:: Your objective ::
Take the line that has "GPS2 pin GND: GND -> none" and all the lines that come after it in the records, and write them out again exactly. Add no other line.

:: Content revision data ::
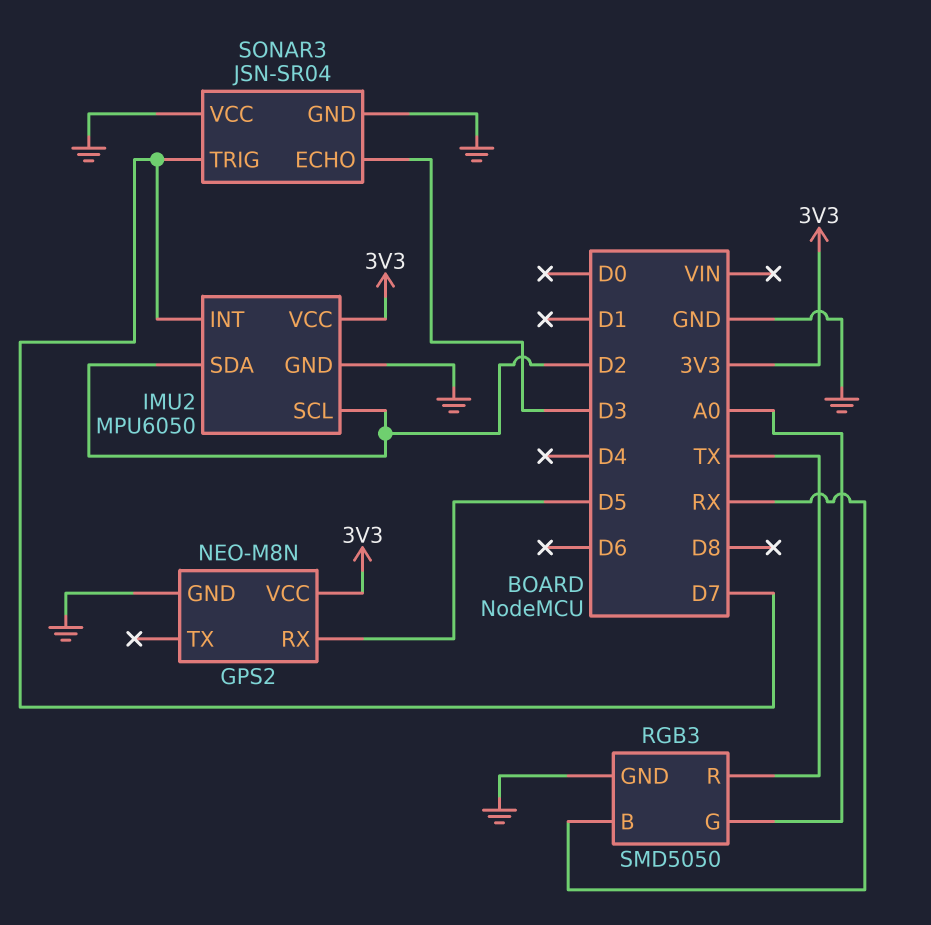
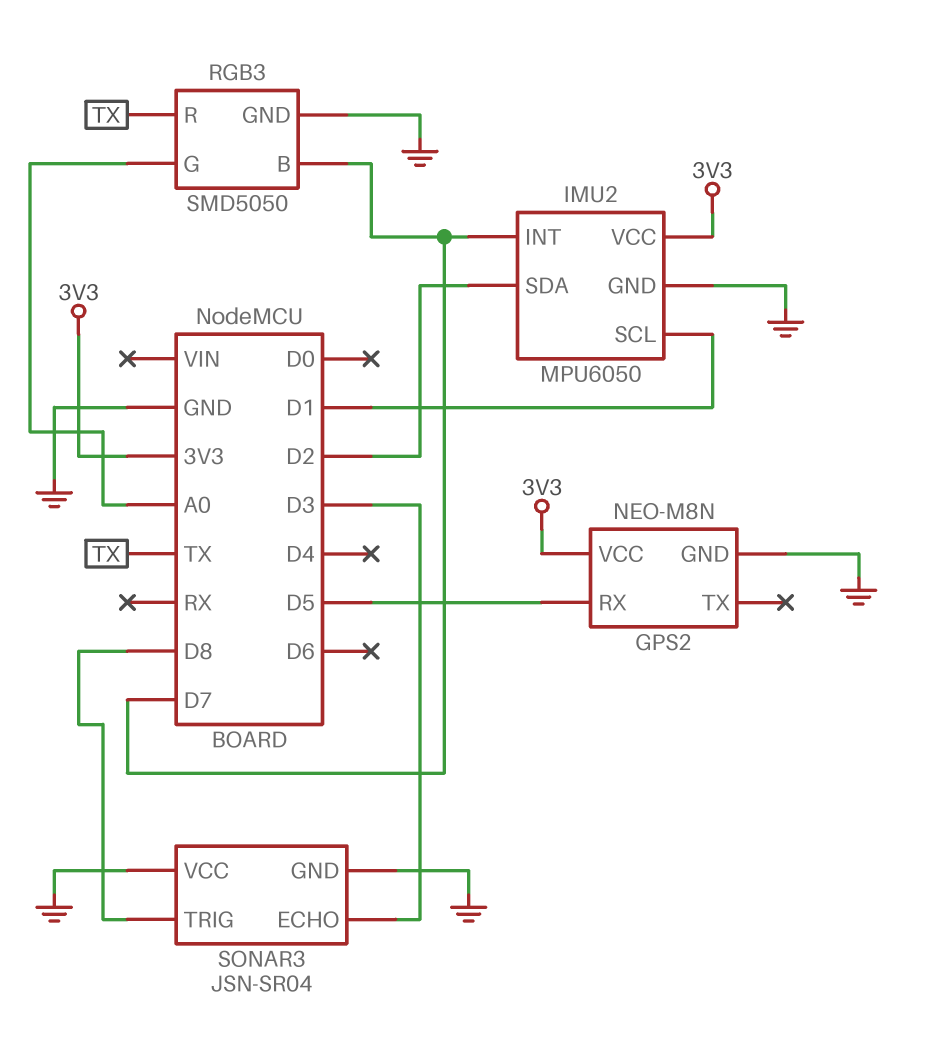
IMU2 pin SCL: D2 -> D1
RGB3 pin B: RX -> D7
SONAR3 pin TRIG: D7 -> D8

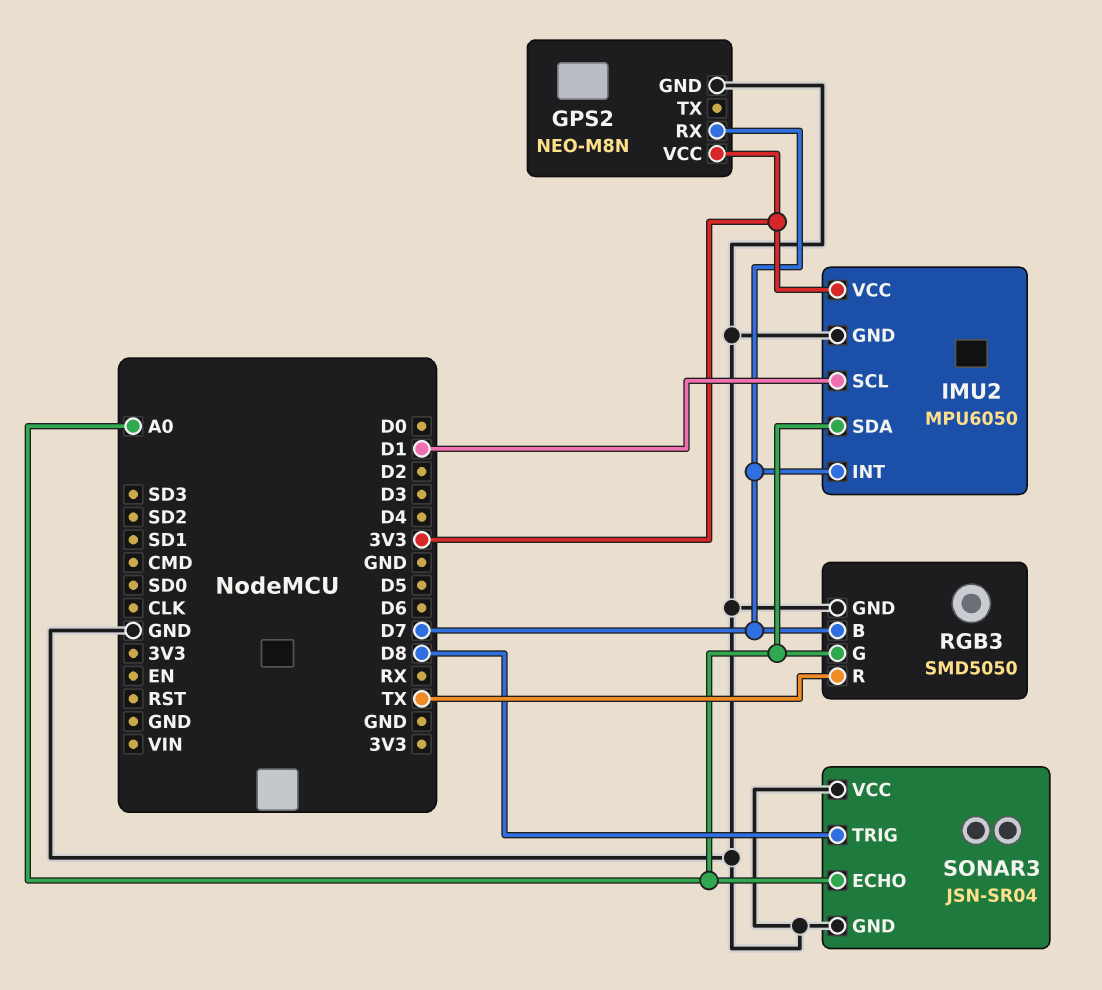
GPS2 pin RX: D5 -> D7
IMU2 pin SDA: D2 -> A0
SONAR3 pin ECHO: D3 -> A0

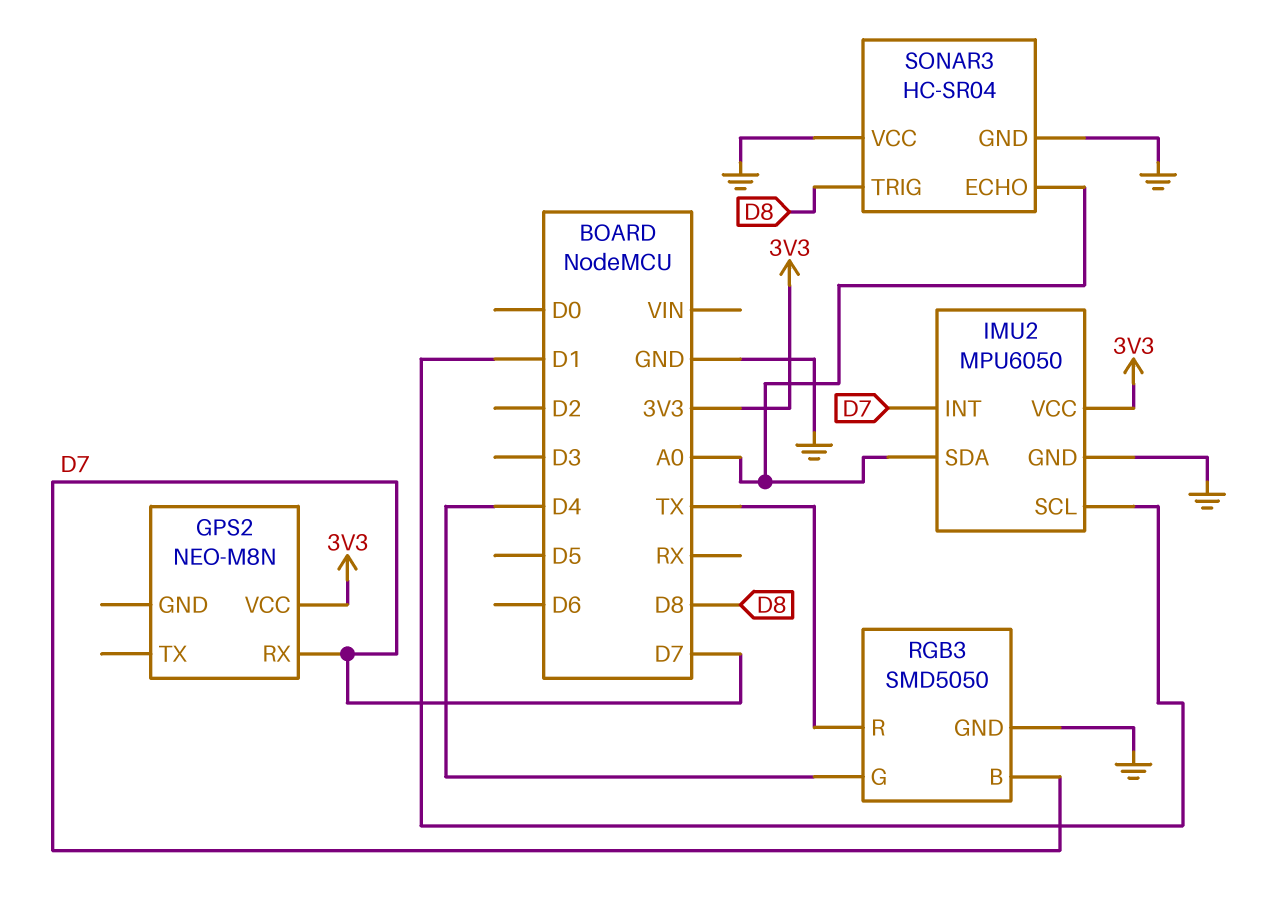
GPS2 pin GND: GND -> none
RGB3 pin G: A0 -> D4
SONAR3: JSN-SR04 -> HC-SR04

:: Task answer ::
GPS2 pin GND: GND -> none
RGB3 pin G: A0 -> D4
SONAR3: JSN-SR04 -> HC-SR04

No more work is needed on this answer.